| Exercise |
Give only the number of lines in the records that include "plus".

| Materials provided |
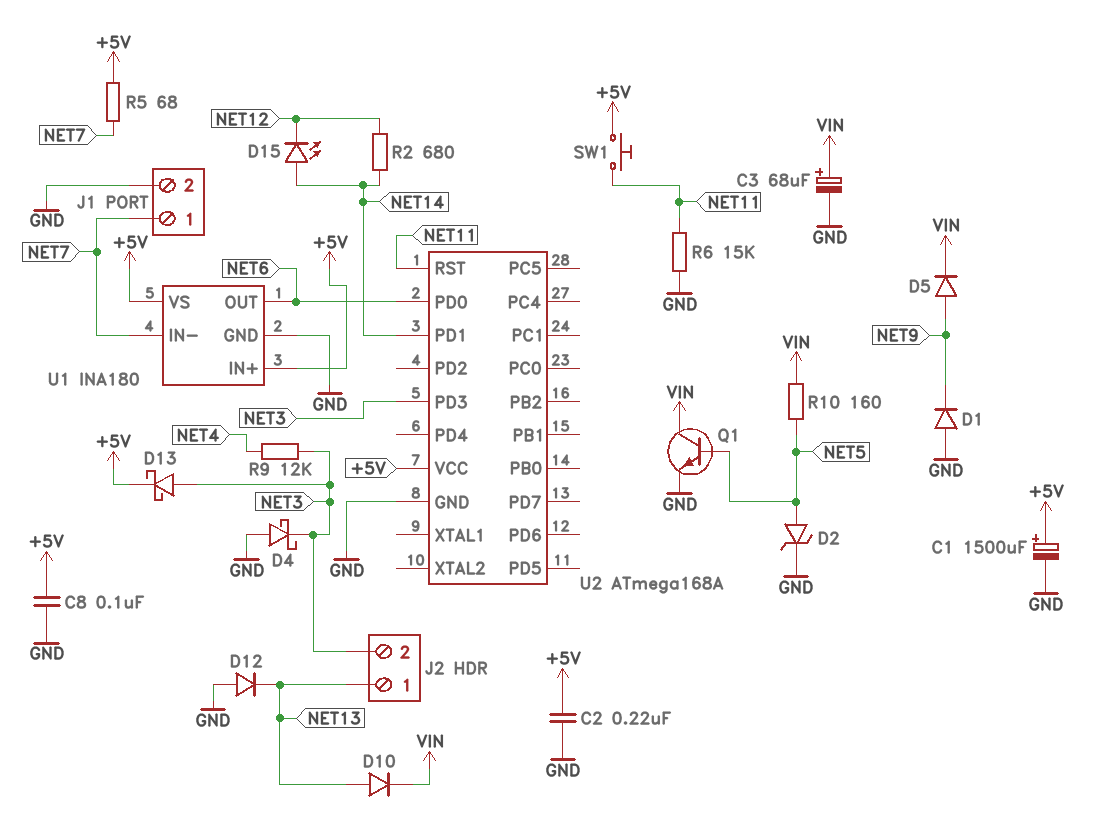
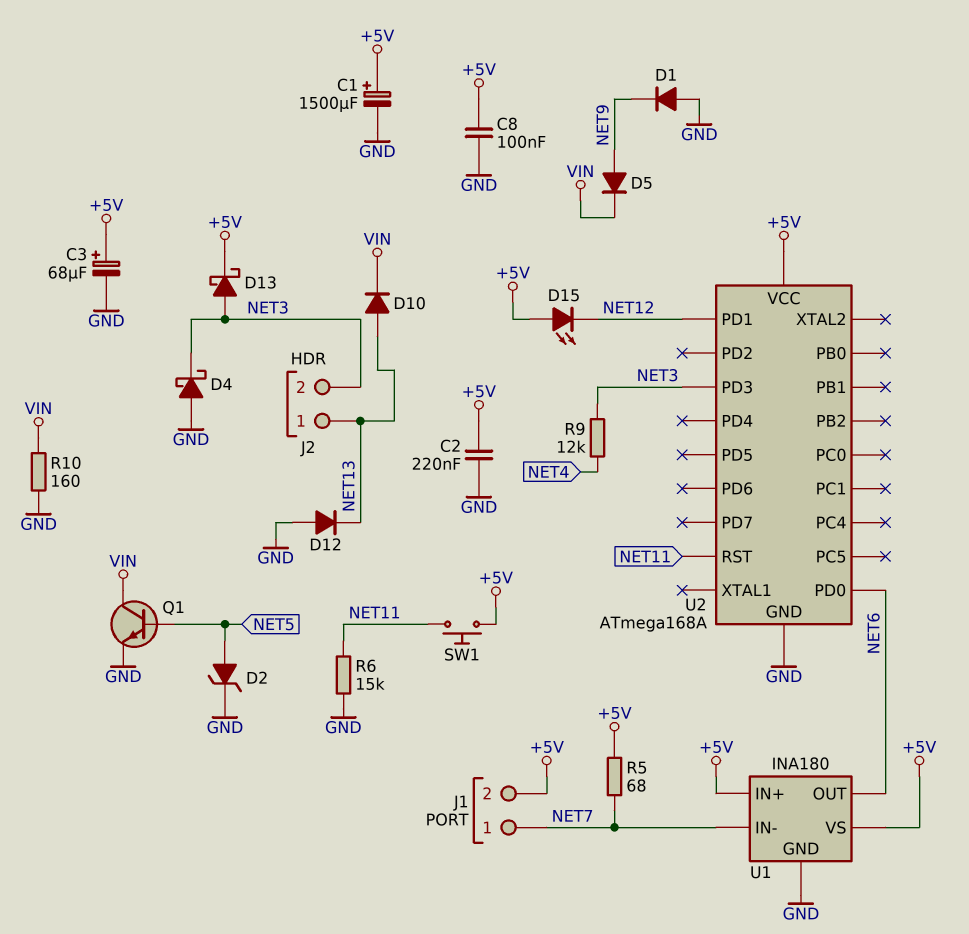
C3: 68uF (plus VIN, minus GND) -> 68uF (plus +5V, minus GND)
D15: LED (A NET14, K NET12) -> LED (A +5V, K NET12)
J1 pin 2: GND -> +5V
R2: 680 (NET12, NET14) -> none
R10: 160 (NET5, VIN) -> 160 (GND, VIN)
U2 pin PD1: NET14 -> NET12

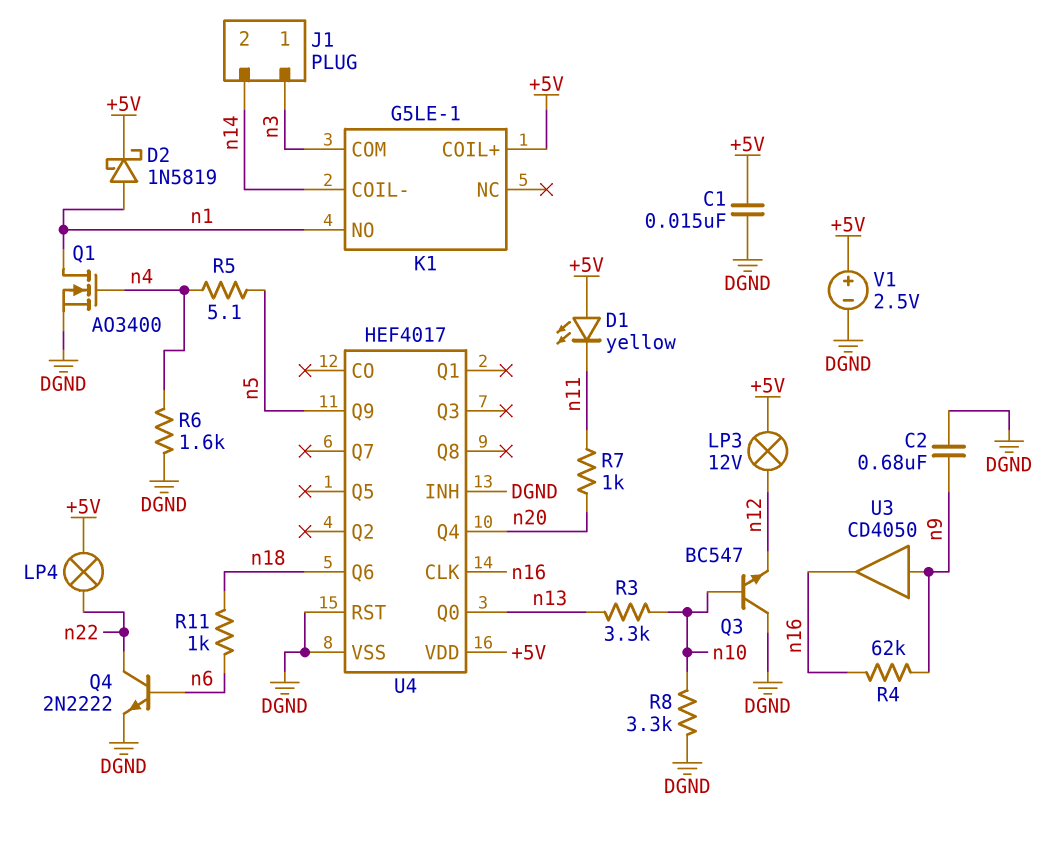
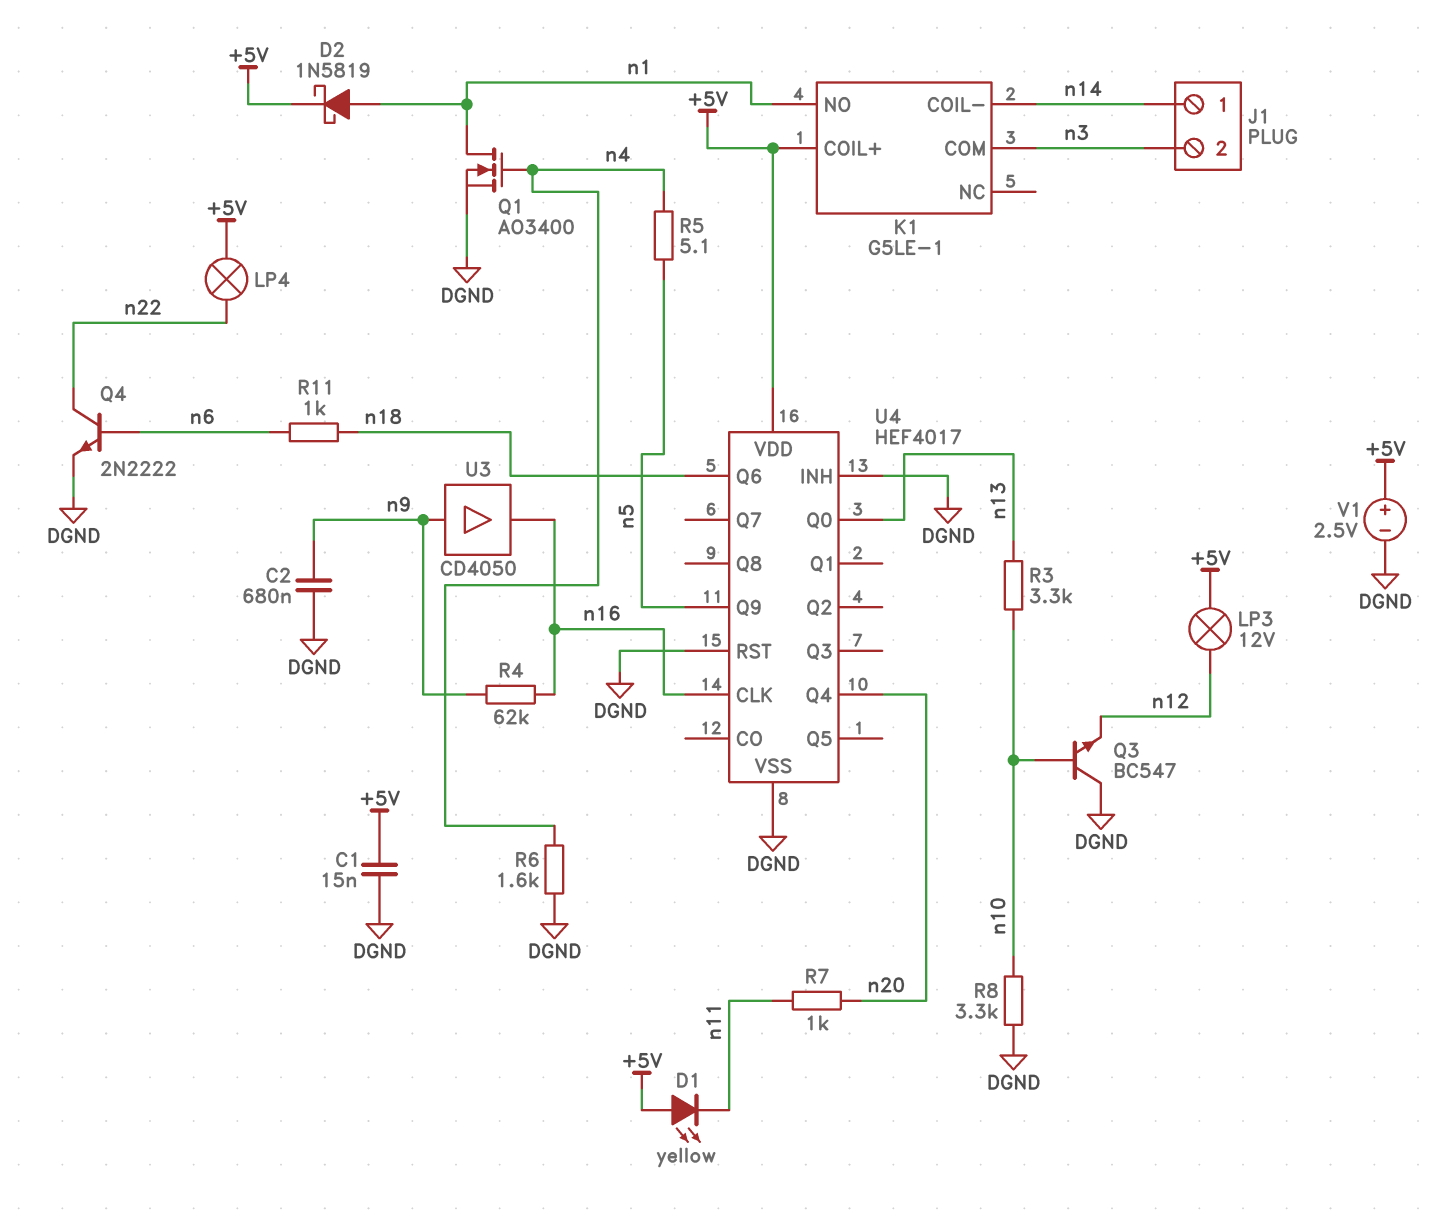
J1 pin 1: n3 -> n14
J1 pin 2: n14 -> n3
---
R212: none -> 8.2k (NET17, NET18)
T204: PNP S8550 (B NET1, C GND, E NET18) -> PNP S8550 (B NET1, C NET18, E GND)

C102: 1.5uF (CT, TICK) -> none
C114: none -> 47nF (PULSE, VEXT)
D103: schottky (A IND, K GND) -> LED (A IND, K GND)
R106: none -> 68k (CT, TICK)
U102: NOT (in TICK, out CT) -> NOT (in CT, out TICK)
==
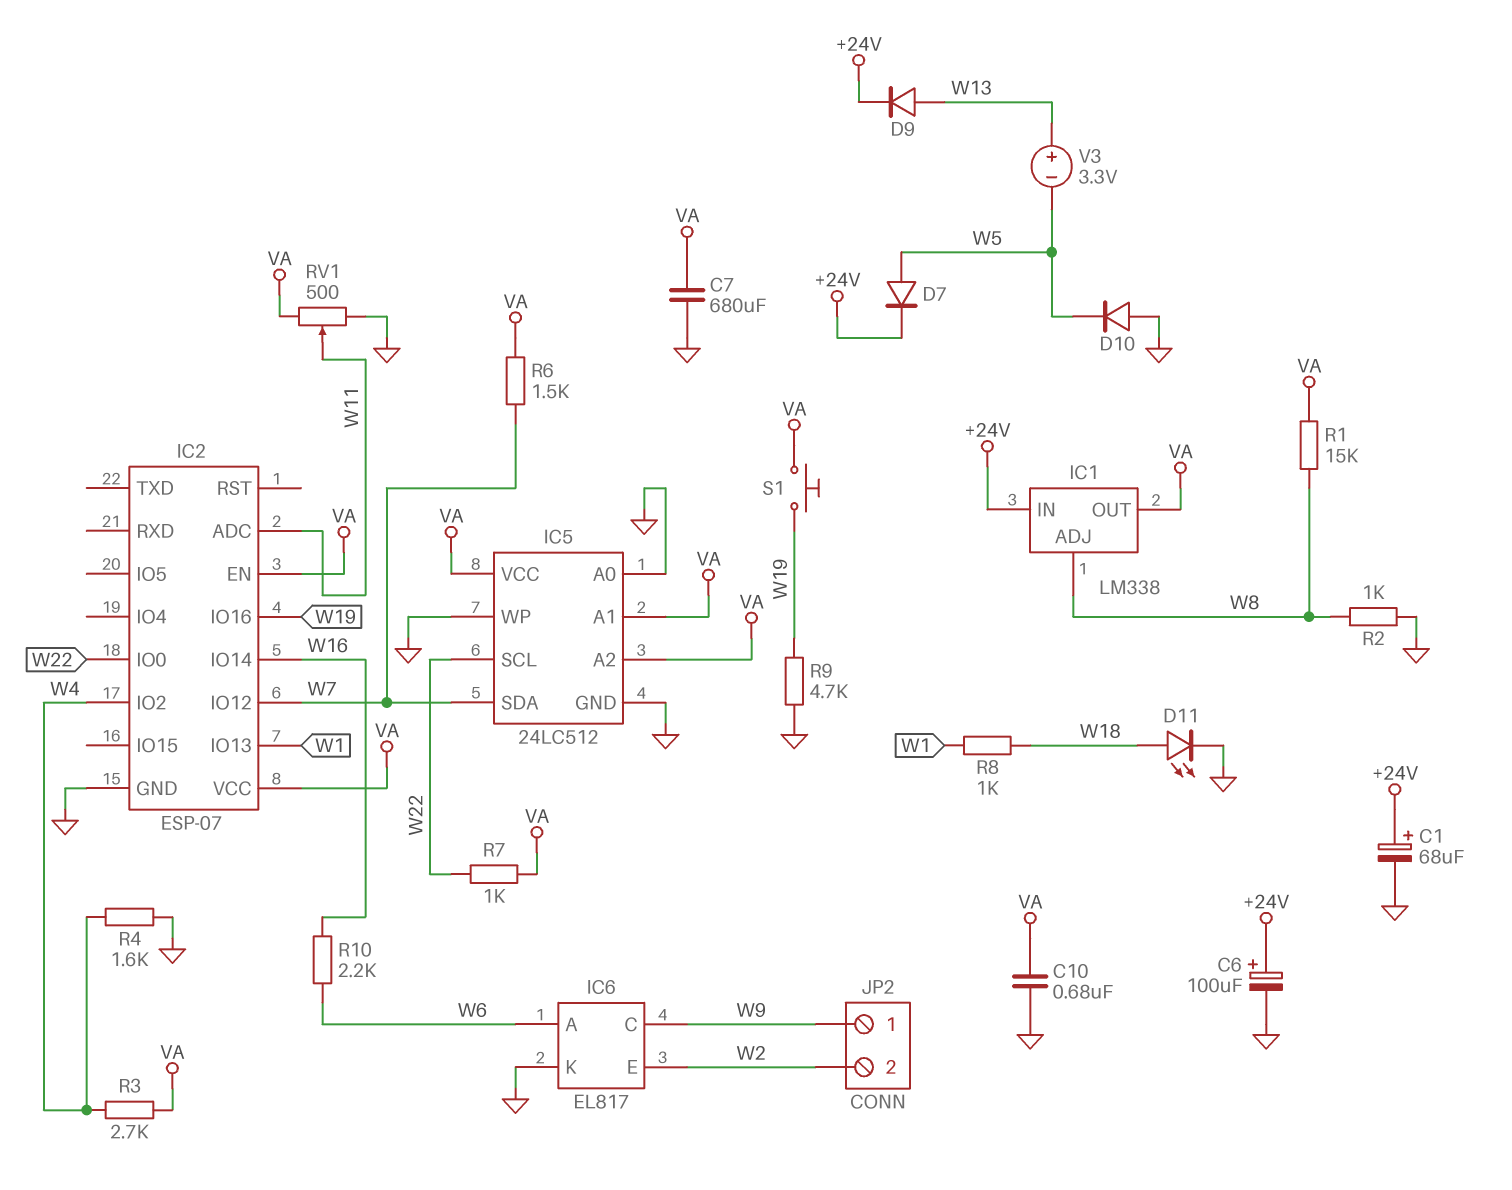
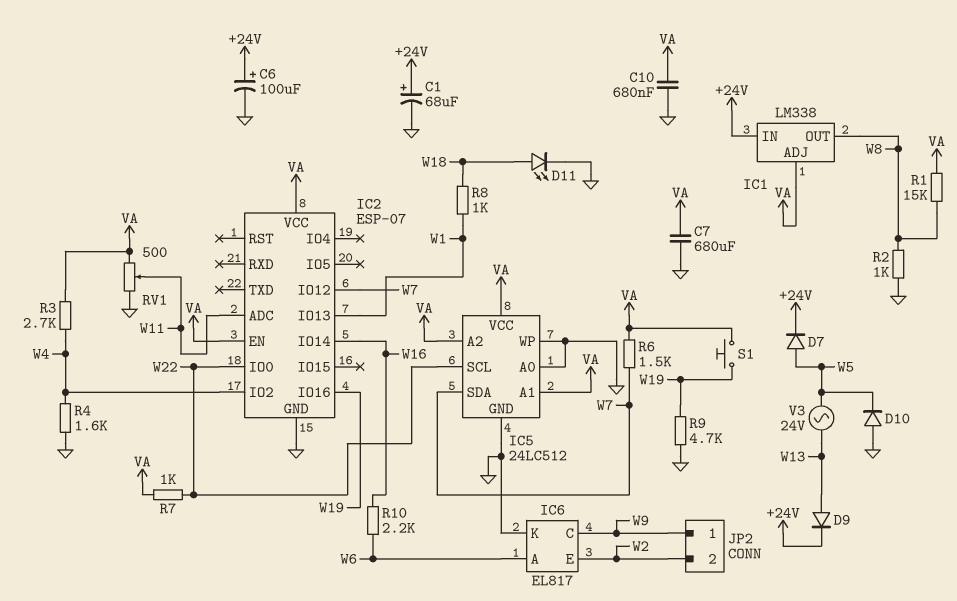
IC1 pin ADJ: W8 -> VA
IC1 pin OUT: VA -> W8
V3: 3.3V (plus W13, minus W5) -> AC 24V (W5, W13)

| Reply to the task |
2